(Recorded data)
--------------------------------------------------

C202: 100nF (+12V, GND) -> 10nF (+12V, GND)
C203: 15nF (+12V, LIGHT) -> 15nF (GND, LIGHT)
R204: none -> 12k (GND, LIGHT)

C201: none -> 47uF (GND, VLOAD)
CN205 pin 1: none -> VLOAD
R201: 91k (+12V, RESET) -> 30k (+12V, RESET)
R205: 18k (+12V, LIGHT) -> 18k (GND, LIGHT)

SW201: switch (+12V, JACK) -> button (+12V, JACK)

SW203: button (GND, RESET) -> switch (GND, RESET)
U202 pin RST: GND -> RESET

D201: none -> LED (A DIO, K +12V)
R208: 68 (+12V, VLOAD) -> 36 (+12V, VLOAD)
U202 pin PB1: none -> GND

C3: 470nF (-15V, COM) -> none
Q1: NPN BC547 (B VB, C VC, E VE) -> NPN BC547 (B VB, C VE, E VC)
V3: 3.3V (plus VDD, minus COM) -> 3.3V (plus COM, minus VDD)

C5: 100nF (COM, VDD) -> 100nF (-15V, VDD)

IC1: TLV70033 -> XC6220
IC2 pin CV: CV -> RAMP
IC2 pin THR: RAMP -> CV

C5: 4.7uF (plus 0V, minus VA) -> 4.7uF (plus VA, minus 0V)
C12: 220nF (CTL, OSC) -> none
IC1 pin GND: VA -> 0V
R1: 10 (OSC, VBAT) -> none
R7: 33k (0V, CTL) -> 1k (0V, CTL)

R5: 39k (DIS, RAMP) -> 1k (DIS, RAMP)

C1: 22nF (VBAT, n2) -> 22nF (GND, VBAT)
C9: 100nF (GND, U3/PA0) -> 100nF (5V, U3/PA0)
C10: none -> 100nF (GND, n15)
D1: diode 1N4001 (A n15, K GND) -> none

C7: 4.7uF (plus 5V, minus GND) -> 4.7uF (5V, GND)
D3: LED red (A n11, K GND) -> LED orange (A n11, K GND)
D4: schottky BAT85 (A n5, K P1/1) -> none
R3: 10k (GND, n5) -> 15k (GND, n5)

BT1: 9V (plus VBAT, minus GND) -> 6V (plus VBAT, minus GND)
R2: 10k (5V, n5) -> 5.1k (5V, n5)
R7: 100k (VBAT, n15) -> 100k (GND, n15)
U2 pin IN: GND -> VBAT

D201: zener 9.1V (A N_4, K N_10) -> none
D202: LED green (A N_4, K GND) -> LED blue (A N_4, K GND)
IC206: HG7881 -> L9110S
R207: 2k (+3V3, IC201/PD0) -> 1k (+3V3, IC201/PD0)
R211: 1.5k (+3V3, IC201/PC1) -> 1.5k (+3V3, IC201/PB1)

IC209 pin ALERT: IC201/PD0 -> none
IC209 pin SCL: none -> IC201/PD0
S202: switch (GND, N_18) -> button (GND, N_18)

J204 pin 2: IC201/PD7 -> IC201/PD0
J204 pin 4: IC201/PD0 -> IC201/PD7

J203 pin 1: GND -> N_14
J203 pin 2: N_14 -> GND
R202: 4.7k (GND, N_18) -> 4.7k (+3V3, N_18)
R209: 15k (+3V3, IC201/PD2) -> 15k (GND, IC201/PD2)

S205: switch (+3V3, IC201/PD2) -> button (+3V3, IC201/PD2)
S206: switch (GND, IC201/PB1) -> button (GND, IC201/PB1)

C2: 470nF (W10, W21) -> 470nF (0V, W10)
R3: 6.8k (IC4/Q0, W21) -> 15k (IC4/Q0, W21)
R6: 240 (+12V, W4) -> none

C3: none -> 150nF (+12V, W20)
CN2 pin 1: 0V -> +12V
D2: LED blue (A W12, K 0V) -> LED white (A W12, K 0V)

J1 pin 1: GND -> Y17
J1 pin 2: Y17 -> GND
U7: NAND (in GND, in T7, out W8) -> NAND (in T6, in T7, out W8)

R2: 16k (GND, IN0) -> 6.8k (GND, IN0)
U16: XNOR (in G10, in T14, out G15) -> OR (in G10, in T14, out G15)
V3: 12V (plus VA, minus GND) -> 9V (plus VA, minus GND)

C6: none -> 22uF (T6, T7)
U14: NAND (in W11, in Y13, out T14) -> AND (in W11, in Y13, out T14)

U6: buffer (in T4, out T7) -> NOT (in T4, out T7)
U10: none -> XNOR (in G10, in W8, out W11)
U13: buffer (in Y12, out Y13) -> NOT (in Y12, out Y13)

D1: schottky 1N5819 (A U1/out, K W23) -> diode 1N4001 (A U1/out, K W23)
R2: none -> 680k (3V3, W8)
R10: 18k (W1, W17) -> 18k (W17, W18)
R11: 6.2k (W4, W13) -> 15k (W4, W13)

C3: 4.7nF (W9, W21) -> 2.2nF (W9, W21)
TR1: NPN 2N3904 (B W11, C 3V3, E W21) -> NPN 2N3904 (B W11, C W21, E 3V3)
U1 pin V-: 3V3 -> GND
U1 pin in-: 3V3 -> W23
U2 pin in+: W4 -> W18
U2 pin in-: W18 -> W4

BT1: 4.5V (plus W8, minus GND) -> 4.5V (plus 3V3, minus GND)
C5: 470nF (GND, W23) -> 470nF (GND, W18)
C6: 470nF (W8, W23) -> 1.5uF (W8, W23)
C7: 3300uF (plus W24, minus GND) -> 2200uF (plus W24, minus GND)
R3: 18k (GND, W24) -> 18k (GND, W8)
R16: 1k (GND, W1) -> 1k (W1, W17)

--------------------------------------------------

DESCRIPTION OF THE TASK: Only the lines from the one containing "C3: none -> 150nF (+12V, W20)" through the end of the records above belong in the output, each exactly as it stands, both ends included.

TASK RESULT:
C3: none -> 150nF (+12V, W20)
CN2 pin 1: 0V -> +12V
D2: LED blue (A W12, K 0V) -> LED white (A W12, K 0V)

J1 pin 1: GND -> Y17
J1 pin 2: Y17 -> GND
U7: NAND (in GND, in T7, out W8) -> NAND (in T6, in T7, out W8)

R2: 16k (GND, IN0) -> 6.8k (GND, IN0)
U16: XNOR (in G10, in T14, out G15) -> OR (in G10, in T14, out G15)
V3: 12V (plus VA, minus GND) -> 9V (plus VA, minus GND)

C6: none -> 22uF (T6, T7)
U14: NAND (in W11, in Y13, out T14) -> AND (in W11, in Y13, out T14)

U6: buffer (in T4, out T7) -> NOT (in T4, out T7)
U10: none -> XNOR (in G10, in W8, out W11)
U13: buffer (in Y12, out Y13) -> NOT (in Y12, out Y13)

D1: schottky 1N5819 (A U1/out, K W23) -> diode 1N4001 (A U1/out, K W23)
R2: none -> 680k (3V3, W8)
R10: 18k (W1, W17) -> 18k (W17, W18)
R11: 6.2k (W4, W13) -> 15k (W4, W13)

C3: 4.7nF (W9, W21) -> 2.2nF (W9, W21)
TR1: NPN 2N3904 (B W11, C 3V3, E W21) -> NPN 2N3904 (B W11, C W21, E 3V3)
U1 pin V-: 3V3 -> GND
U1 pin in-: 3V3 -> W23
U2 pin in+: W4 -> W18
U2 pin in-: W18 -> W4

BT1: 4.5V (plus W8, minus GND) -> 4.5V (plus 3V3, minus GND)
C5: 470nF (GND, W23) -> 470nF (GND, W18)
C6: 470nF (W8, W23) -> 1.5uF (W8, W23)
C7: 3300uF (plus W24, minus GND) -> 2200uF (plus W24, minus GND)
R3: 18k (GND, W24) -> 18k (GND, W8)
R16: 1k (GND, W1) -> 1k (W1, W17)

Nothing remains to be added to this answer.